------ Supplied information ------
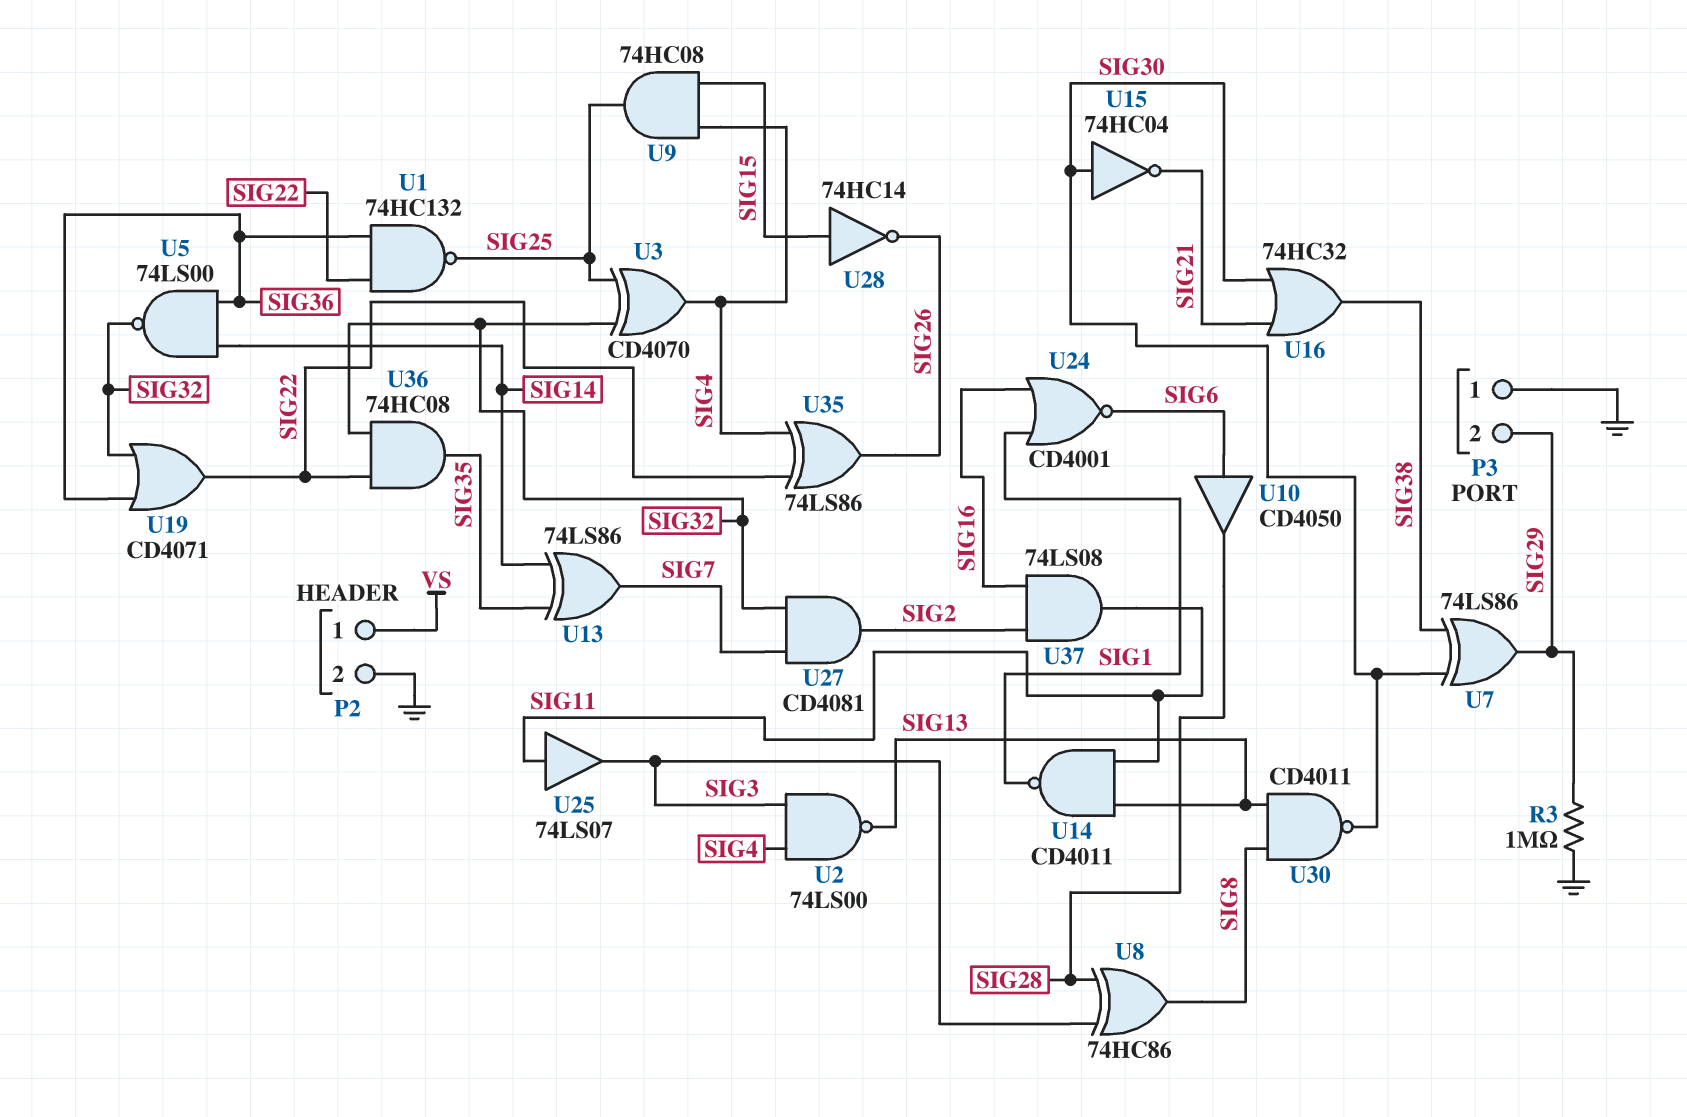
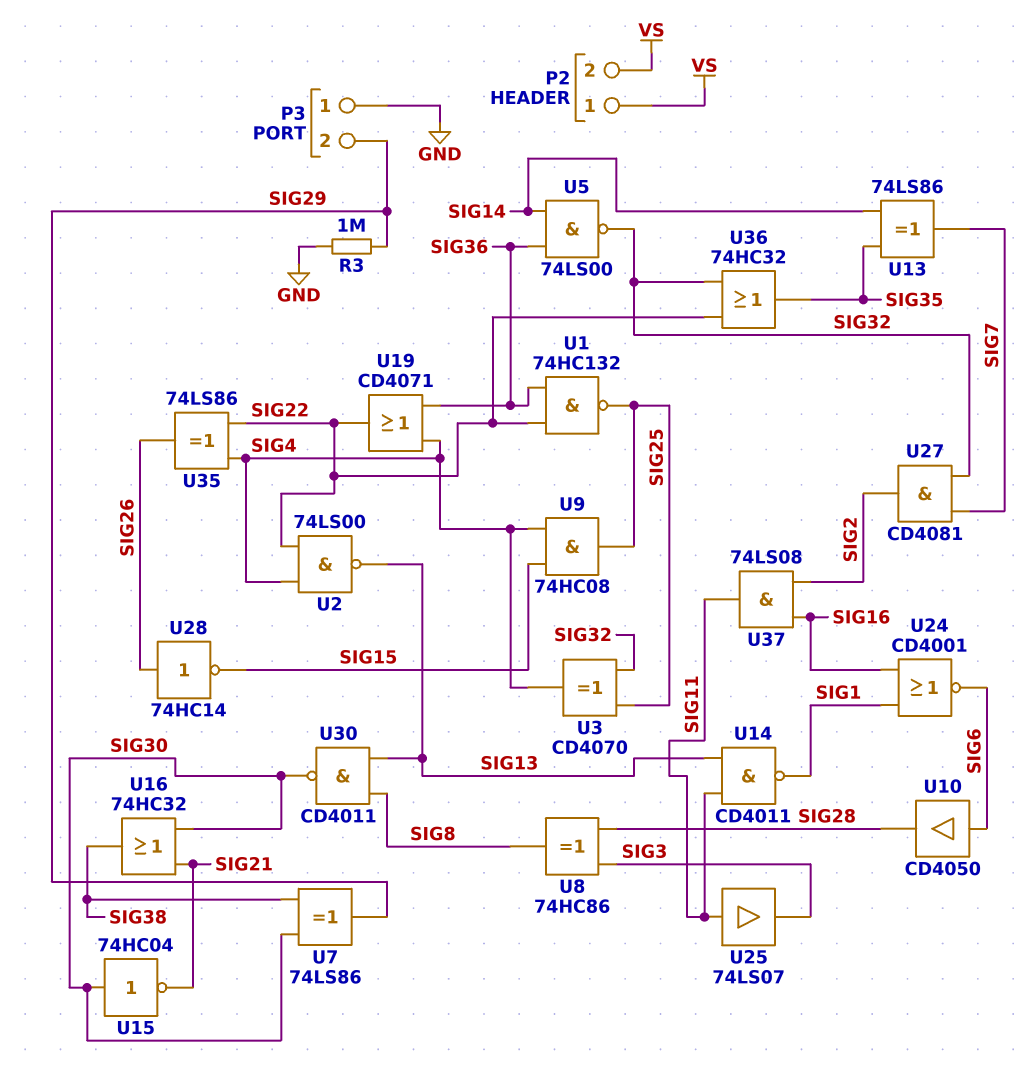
P2 pin 2: GND -> VS
U2: NAND 74LS00 (in SIG3, in SIG4, out SIG13) -> NAND 74LS00 (in SIG4, in SIG22, out SIG13)
U19: OR CD4071 (in SIG32, in SIG36, out SIG22) -> OR CD4071 (in SIG4, in SIG36, out SIG22)
U28: NOT 74HC14 (in SIG15, out SIG26) -> NOT 74HC14 (in SIG26, out SIG15)
U36: AND 74HC08 (in SIG22, in SIG32, out SIG35) -> OR 74HC32 (in SIG22, in SIG32, out SIG35)

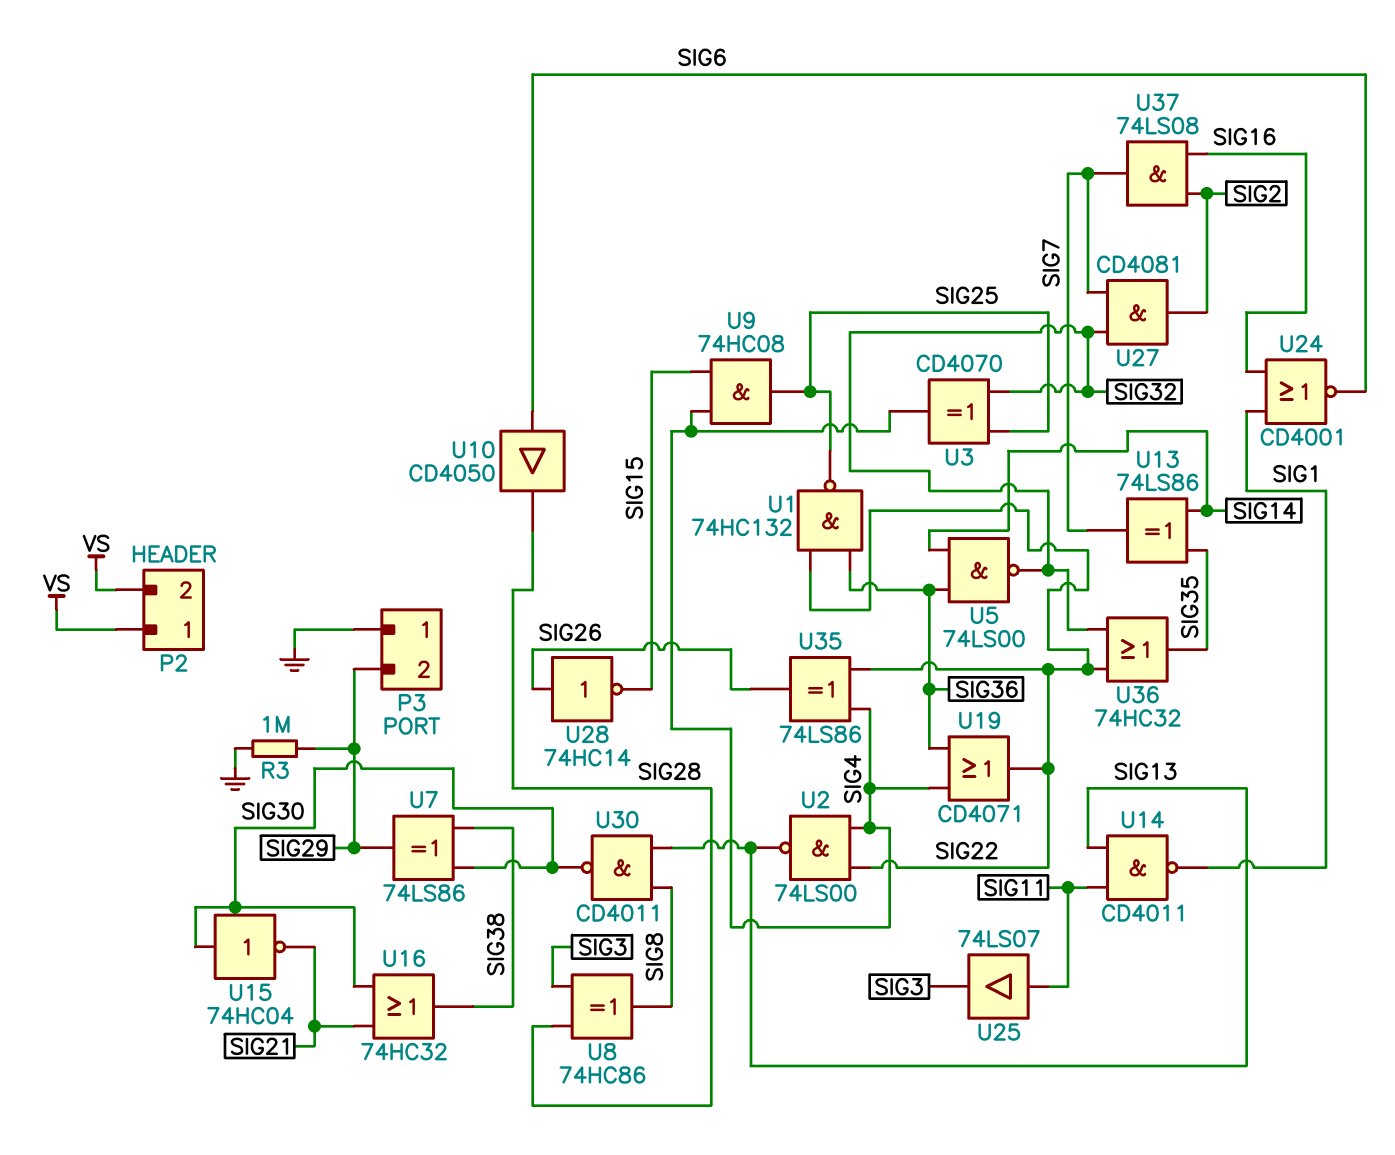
U37: AND 74LS08 (in SIG2, in SIG16, out SIG11) -> AND 74LS08 (in SIG2, in SIG16, out SIG7)

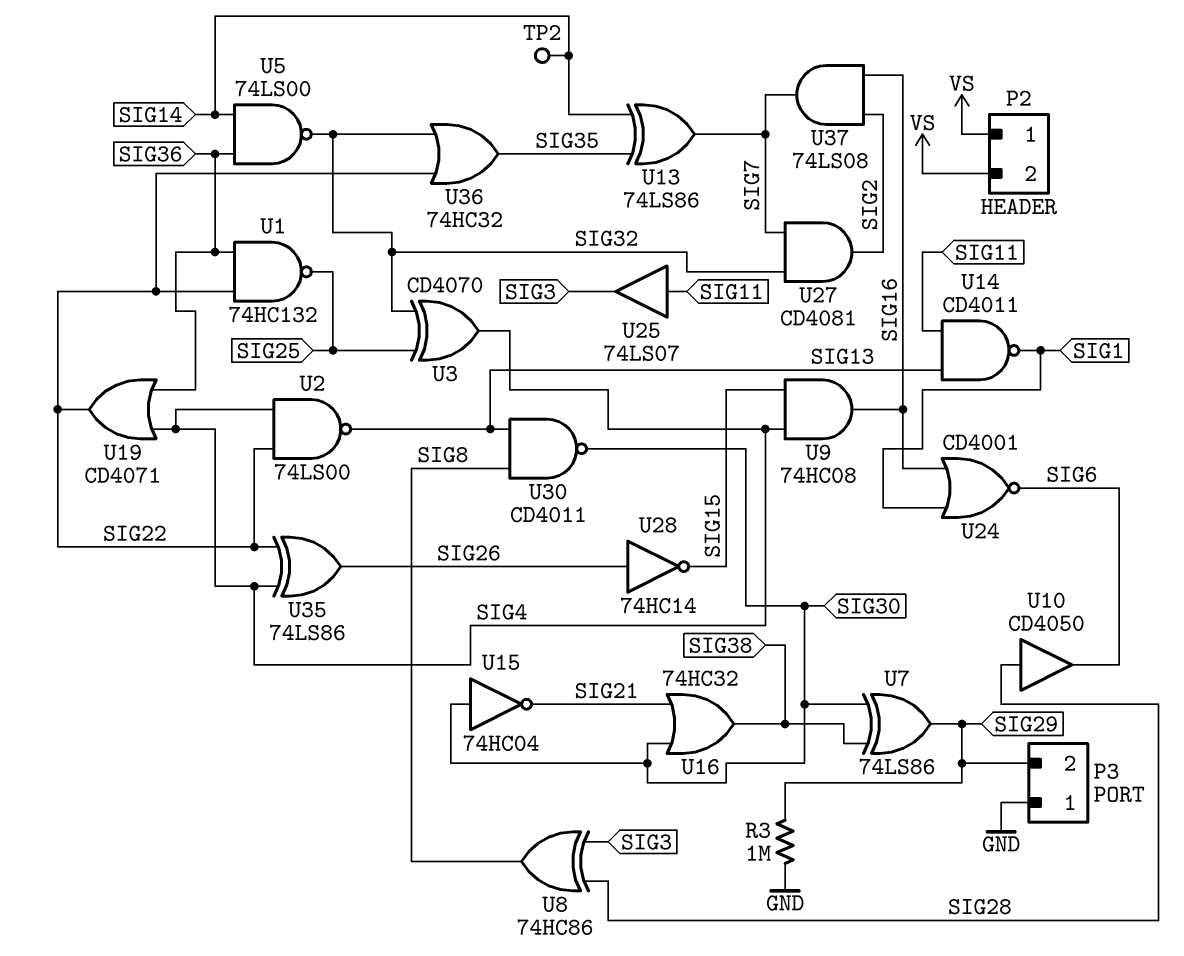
TP2: none -> test point (SIG14)
U9: AND 74HC08 (in SIG4, in SIG15, out SIG25) -> AND 74HC08 (in SIG4, in SIG15, out SIG16)
U10: buffer CD4050 (in SIG6, out SIG28) -> buffer CD4050 (in SIG28, out SIG6)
------
Strip out the pictures and reproduce the remaining material above exactly.

P2 pin 2: GND -> VS
U2: NAND 74LS00 (in SIG3, in SIG4, out SIG13) -> NAND 74LS00 (in SIG4, in SIG22, out SIG13)
U19: OR CD4071 (in SIG32, in SIG36, out SIG22) -> OR CD4071 (in SIG4, in SIG36, out SIG22)
U28: NOT 74HC14 (in SIG15, out SIG26) -> NOT 74HC14 (in SIG26, out SIG15)
U36: AND 74HC08 (in SIG22, in SIG32, out SIG35) -> OR 74HC32 (in SIG22, in SIG32, out SIG35)

U37: AND 74LS08 (in SIG2, in SIG16, out SIG11) -> AND 74LS08 (in SIG2, in SIG16, out SIG7)

TP2: none -> test point (SIG14)
U9: AND 74HC08 (in SIG4, in SIG15, out SIG25) -> AND 74HC08 (in SIG4, in SIG15, out SIG16)
U10: buffer CD4050 (in SIG6, out SIG28) -> buffer CD4050 (in SIG28, out SIG6)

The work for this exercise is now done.